— Task to carry out —
Quote every line below exactly as it reads.
──────── Source records
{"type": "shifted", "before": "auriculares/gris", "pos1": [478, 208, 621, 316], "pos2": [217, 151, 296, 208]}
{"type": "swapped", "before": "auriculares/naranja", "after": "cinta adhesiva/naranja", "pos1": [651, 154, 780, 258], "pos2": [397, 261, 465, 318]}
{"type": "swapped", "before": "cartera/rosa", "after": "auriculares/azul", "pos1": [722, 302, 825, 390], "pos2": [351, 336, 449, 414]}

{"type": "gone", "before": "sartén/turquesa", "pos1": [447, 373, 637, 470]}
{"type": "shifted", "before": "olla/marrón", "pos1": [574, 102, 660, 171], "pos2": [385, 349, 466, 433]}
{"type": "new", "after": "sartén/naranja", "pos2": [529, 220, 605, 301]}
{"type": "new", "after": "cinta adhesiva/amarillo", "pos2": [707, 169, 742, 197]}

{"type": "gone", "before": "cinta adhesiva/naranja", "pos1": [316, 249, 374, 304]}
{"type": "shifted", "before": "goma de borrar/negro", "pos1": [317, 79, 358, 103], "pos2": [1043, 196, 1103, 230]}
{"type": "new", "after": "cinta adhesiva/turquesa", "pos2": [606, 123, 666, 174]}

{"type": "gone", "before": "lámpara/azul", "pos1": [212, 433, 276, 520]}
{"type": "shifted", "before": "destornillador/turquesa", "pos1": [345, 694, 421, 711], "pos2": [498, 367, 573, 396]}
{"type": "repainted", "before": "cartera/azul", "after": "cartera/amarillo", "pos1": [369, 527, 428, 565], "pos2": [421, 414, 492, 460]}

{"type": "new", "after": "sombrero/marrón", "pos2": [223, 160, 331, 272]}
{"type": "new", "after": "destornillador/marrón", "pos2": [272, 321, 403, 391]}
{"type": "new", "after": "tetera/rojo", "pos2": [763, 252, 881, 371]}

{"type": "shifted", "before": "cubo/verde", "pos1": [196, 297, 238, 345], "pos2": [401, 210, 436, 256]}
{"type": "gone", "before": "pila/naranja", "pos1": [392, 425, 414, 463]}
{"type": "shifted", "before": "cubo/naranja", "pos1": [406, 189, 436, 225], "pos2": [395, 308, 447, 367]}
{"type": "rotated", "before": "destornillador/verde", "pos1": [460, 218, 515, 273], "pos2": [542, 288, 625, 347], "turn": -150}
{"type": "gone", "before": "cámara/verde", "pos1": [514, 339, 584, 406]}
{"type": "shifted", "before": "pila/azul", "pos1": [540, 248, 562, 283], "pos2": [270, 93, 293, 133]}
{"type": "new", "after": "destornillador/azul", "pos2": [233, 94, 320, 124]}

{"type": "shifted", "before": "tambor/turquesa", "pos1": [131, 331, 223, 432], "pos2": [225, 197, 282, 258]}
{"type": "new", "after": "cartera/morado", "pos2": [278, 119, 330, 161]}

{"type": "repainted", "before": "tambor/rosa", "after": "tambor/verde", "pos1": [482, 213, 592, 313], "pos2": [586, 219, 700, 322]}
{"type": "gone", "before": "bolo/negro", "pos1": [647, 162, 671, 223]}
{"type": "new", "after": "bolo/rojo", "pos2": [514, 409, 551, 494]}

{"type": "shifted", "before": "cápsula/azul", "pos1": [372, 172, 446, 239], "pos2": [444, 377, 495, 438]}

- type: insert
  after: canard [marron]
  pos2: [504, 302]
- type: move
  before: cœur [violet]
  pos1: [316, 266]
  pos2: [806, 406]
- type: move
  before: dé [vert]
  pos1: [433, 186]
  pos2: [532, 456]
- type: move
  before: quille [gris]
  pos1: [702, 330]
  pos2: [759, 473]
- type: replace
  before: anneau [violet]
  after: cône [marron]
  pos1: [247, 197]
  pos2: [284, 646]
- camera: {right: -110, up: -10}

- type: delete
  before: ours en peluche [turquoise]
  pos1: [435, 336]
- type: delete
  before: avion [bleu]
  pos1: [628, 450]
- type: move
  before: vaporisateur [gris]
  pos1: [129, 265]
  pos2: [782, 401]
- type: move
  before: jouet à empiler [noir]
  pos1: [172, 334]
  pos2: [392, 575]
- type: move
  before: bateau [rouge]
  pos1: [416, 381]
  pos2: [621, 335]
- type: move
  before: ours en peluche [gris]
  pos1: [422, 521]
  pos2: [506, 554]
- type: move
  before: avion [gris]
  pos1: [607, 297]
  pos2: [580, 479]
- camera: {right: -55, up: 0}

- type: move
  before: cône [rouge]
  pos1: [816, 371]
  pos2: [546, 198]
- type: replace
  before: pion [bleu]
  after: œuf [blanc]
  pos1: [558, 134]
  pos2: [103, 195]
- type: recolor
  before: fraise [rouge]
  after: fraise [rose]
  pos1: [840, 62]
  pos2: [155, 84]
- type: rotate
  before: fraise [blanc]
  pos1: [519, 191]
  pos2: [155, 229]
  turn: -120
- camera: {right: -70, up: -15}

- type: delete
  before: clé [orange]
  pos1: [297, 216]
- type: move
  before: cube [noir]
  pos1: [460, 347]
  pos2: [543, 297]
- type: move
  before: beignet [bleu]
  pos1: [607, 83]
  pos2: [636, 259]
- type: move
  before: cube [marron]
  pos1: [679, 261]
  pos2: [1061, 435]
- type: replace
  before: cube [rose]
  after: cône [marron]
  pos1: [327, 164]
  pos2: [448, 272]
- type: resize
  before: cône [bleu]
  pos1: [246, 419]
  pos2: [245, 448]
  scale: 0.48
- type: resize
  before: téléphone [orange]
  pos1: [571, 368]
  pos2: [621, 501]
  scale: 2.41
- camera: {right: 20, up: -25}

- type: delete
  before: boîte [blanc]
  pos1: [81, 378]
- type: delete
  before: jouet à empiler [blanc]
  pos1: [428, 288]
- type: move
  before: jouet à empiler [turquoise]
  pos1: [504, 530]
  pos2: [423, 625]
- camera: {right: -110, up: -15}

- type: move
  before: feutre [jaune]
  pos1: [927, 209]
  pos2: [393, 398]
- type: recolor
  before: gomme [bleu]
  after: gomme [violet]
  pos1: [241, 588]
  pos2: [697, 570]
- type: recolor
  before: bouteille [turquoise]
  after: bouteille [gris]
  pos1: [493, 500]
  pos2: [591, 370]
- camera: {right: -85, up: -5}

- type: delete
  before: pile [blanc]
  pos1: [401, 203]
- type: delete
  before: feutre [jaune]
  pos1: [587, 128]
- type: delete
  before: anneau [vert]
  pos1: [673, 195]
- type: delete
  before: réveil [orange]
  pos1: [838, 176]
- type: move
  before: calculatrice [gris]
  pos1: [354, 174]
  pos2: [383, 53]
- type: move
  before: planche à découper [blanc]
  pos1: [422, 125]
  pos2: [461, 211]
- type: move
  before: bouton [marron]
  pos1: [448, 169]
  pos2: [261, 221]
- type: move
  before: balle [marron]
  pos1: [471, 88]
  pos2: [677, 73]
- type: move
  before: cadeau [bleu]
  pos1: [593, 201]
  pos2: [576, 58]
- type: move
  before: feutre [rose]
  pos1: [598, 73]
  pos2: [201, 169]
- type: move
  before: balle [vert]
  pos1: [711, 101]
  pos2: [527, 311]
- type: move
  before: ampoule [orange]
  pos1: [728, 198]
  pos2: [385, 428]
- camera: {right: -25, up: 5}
────────────────
— Solution to the problem —
{"type": "shifted", "before": "auriculares/gris", "pos1": [478, 208, 621, 316], "pos2": [217, 151, 296, 208]}
{"type": "swapped", "before": "auriculares/naranja", "after": "cinta adhesiva/naranja", "pos1": [651, 154, 780, 258], "pos2": [397, 261, 465, 318]}
{"type": "swapped", "before": "cartera/rosa", "after": "auriculares/azul", "pos1": [722, 302, 825, 390], "pos2": [351, 336, 449, 414]}

{"type": "gone", "before": "sartén/turquesa", "pos1": [447, 373, 637, 470]}
{"type": "shifted", "before": "olla/marrón", "pos1": [574, 102, 660, 171], "pos2": [385, 349, 466, 433]}
{"type": "new", "after": "sartén/naranja", "pos2": [529, 220, 605, 301]}
{"type": "new", "after": "cinta adhesiva/amarillo", "pos2": [707, 169, 742, 197]}

{"type": "gone", "before": "cinta adhesiva/naranja", "pos1": [316, 249, 374, 304]}
{"type": "shifted", "before": "goma de borrar/negro", "pos1": [317, 79, 358, 103], "pos2": [1043, 196, 1103, 230]}
{"type": "new", "after": "cinta adhesiva/turquesa", "pos2": [606, 123, 666, 174]}

{"type": "gone", "before": "lámpara/azul", "pos1": [212, 433, 276, 520]}
{"type": "shifted", "before": "destornillador/turquesa", "pos1": [345, 694, 421, 711], "pos2": [498, 367, 573, 396]}
{"type": "repainted", "before": "cartera/azul", "after": "cartera/amarillo", "pos1": [369, 527, 428, 565], "pos2": [421, 414, 492, 460]}

{"type": "new", "after": "sombrero/marrón", "pos2": [223, 160, 331, 272]}
{"type": "new", "after": "destornillador/marrón", "pos2": [272, 321, 403, 391]}
{"type": "new", "after": "tetera/rojo", "pos2": [763, 252, 881, 371]}

{"type": "shifted", "before": "cubo/verde", "pos1": [196, 297, 238, 345], "pos2": [401, 210, 436, 256]}
{"type": "gone", "before": "pila/naranja", "pos1": [392, 425, 414, 463]}
{"type": "shifted", "before": "cubo/naranja", "pos1": [406, 189, 436, 225], "pos2": [395, 308, 447, 367]}
{"type": "rotated", "before": "destornillador/verde", "pos1": [460, 218, 515, 273], "pos2": [542, 288, 625, 347], "turn": -150}
{"type": "gone", "before": "cámara/verde", "pos1": [514, 339, 584, 406]}
{"type": "shifted", "before": "pila/azul", "pos1": [540, 248, 562, 283], "pos2": [270, 93, 293, 133]}
{"type": "new", "after": "destornillador/azul", "pos2": [233, 94, 320, 124]}

{"type": "shifted", "before": "tambor/turquesa", "pos1": [131, 331, 223, 432], "pos2": [225, 197, 282, 258]}
{"type": "new", "after": "cartera/morado", "pos2": [278, 119, 330, 161]}

{"type": "repainted", "before": "tambor/rosa", "after": "tambor/verde", "pos1": [482, 213, 592, 313], "pos2": [586, 219, 700, 322]}
{"type": "gone", "before": "bolo/negro", "pos1": [647, 162, 671, 223]}
{"type": "new", "after": "bolo/rojo", "pos2": [514, 409, 551, 494]}

{"type": "shifted", "before": "cápsula/azul", "pos1": [372, 172, 446, 239], "pos2": [444, 377, 495, 438]}

- type: insert
  after: canard [marron]
  pos2: [504, 302]
- type: move
  before: cœur [violet]
  pos1: [316, 266]
  pos2: [806, 406]
- type: move
  before: dé [vert]
  pos1: [433, 186]
  pos2: [532, 456]
- type: move
  before: quille [gris]
  pos1: [702, 330]
  pos2: [759, 473]
- type: replace
  before: anneau [violet]
  after: cône [marron]
  pos1: [247, 197]
  pos2: [284, 646]
- camera: {right: -110, up: -10}

- type: delete
  before: ours en peluche [turquoise]
  pos1: [435, 336]
- type: delete
  before: avion [bleu]
  pos1: [628, 450]
- type: move
  before: vaporisateur [gris]
  pos1: [129, 265]
  pos2: [782, 401]
- type: move
  before: jouet à empiler [noir]
  pos1: [172, 334]
  pos2: [392, 575]
- type: move
  before: bateau [rouge]
  pos1: [416, 381]
  pos2: [621, 335]
- type: move
  before: ours en peluche [gris]
  pos1: [422, 521]
  pos2: [506, 554]
- type: move
  before: avion [gris]
  pos1: [607, 297]
  pos2: [580, 479]
- camera: {right: -55, up: 0}

- type: move
  before: cône [rouge]
  pos1: [816, 371]
  pos2: [546, 198]
- type: replace
  before: pion [bleu]
  after: œuf [blanc]
  pos1: [558, 134]
  pos2: [103, 195]
- type: recolor
  before: fraise [rouge]
  after: fraise [rose]
  pos1: [840, 62]
  pos2: [155, 84]
- type: rotate
  before: fraise [blanc]
  pos1: [519, 191]
  pos2: [155, 229]
  turn: -120
- camera: {right: -70, up: -15}

- type: delete
  before: clé [orange]
  pos1: [297, 216]
- type: move
  before: cube [noir]
  pos1: [460, 347]
  pos2: [543, 297]
- type: move
  before: beignet [bleu]
  pos1: [607, 83]
  pos2: [636, 259]
- type: move
  before: cube [marron]
  pos1: [679, 261]
  pos2: [1061, 435]
- type: replace
  before: cube [rose]
  after: cône [marron]
  pos1: [327, 164]
  pos2: [448, 272]
- type: resize
  before: cône [bleu]
  pos1: [246, 419]
  pos2: [245, 448]
  scale: 0.48
- type: resize
  before: téléphone [orange]
  pos1: [571, 368]
  pos2: [621, 501]
  scale: 2.41
- camera: {right: 20, up: -25}

- type: delete
  before: boîte [blanc]
  pos1: [81, 378]
- type: delete
  before: jouet à empiler [blanc]
  pos1: [428, 288]
- type: move
  before: jouet à empiler [turquoise]
  pos1: [504, 530]
  pos2: [423, 625]
- camera: {right: -110, up: -15}

- type: move
  before: feutre [jaune]
  pos1: [927, 209]
  pos2: [393, 398]
- type: recolor
  before: gomme [bleu]
  after: gomme [violet]
  pos1: [241, 588]
  pos2: [697, 570]
- type: recolor
  before: bouteille [turquoise]
  after: bouteille [gris]
  pos1: [493, 500]
  pos2: [591, 370]
- camera: {right: -85, up: -5}

- type: delete
  before: pile [blanc]
  pos1: [401, 203]
- type: delete
  before: feutre [jaune]
  pos1: [587, 128]
- type: delete
  before: anneau [vert]
  pos1: [673, 195]
- type: delete
  before: réveil [orange]
  pos1: [838, 176]
- type: move
  before: calculatrice [gris]
  pos1: [354, 174]
  pos2: [383, 53]
- type: move
  before: planche à découper [blanc]
  pos1: [422, 125]
  pos2: [461, 211]
- type: move
  before: bouton [marron]
  pos1: [448, 169]
  pos2: [261, 221]
- type: move
  before: balle [marron]
  pos1: [471, 88]
  pos2: [677, 73]
- type: move
  before: cadeau [bleu]
  pos1: [593, 201]
  pos2: [576, 58]
- type: move
  before: feutre [rose]
  pos1: [598, 73]
  pos2: [201, 169]
- type: move
  before: balle [vert]
  pos1: [711, 101]
  pos2: [527, 311]
- type: move
  before: ampoule [orange]
  pos1: [728, 198]
  pos2: [385, 428]
- camera: {right: -25, up: 5}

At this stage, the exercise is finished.